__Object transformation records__
▼

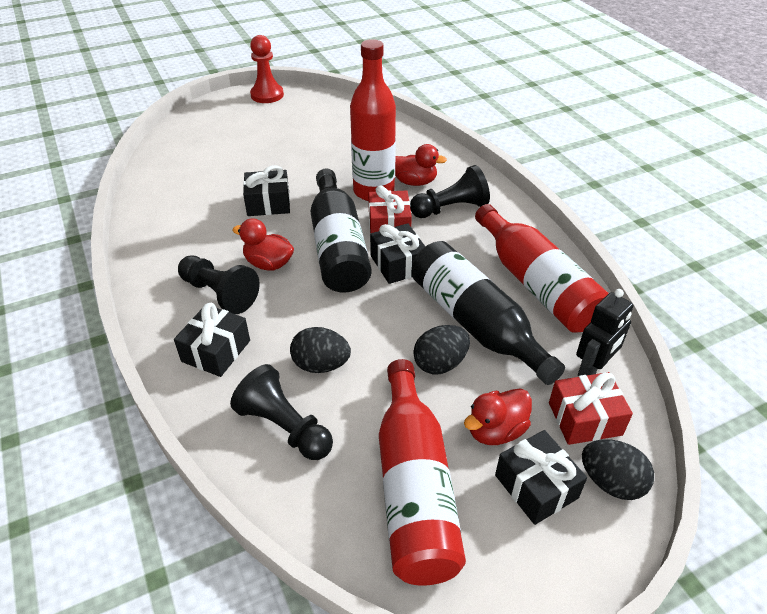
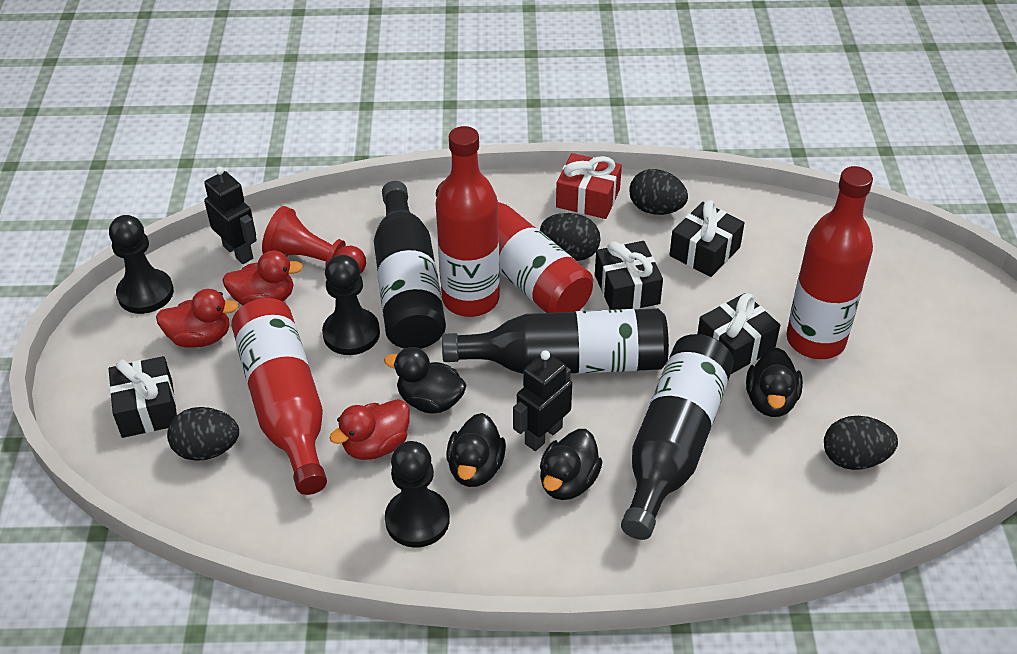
black bottle: 2 -> 3
black duck: 0 -> 4
black egg: 3 -> 4
black robot: 1 -> 2
red bottle: 3 -> 4
red gift: 2 -> 1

▲

__Assignment__
State the number of lines in the entries above that contain the word "black", and nothing more.

__Response box__
4